EXERCISE GOAL: Quote exactly and only this range of lines in the data below: the line that holds "brown boat: 2 -> 3" to the line that holds "black cube: 9 -> 7", both included.

PROVIDED DATA:
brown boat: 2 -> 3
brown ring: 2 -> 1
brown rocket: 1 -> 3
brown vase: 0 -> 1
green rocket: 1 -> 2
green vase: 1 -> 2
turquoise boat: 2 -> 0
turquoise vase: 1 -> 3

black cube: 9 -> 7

==

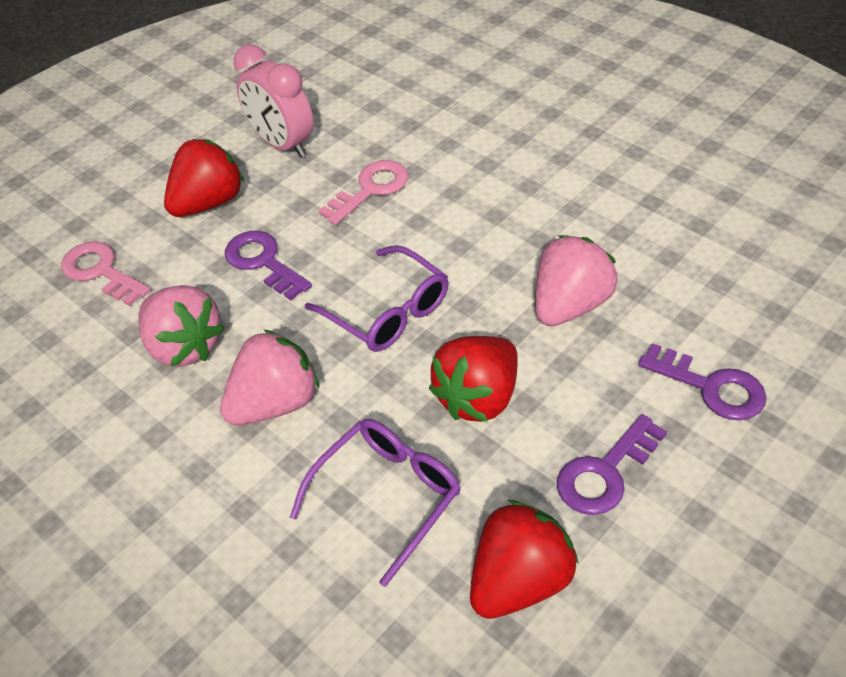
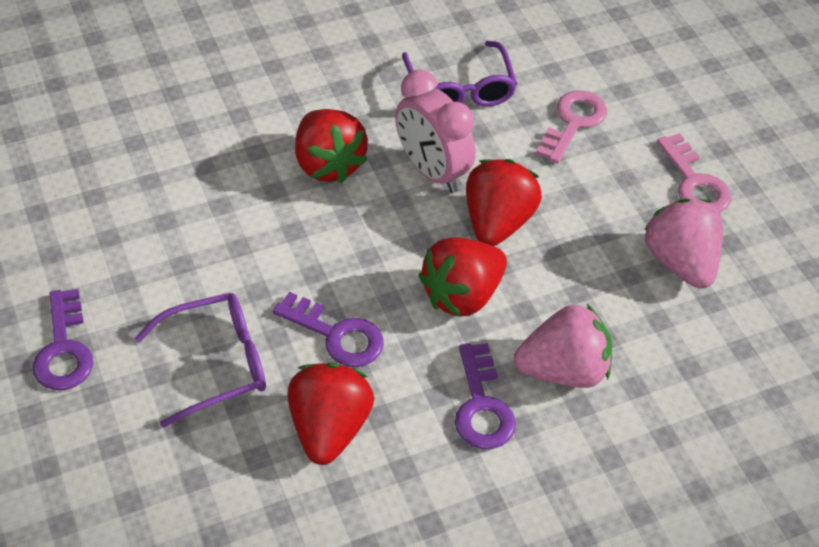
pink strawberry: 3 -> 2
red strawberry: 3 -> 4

TASK RESULT:
brown boat: 2 -> 3
brown ring: 2 -> 1
brown rocket: 1 -> 3
brown vase: 0 -> 1
green rocket: 1 -> 2
green vase: 1 -> 2
turquoise boat: 2 -> 0
turquoise vase: 1 -> 3

black cube: 9 -> 7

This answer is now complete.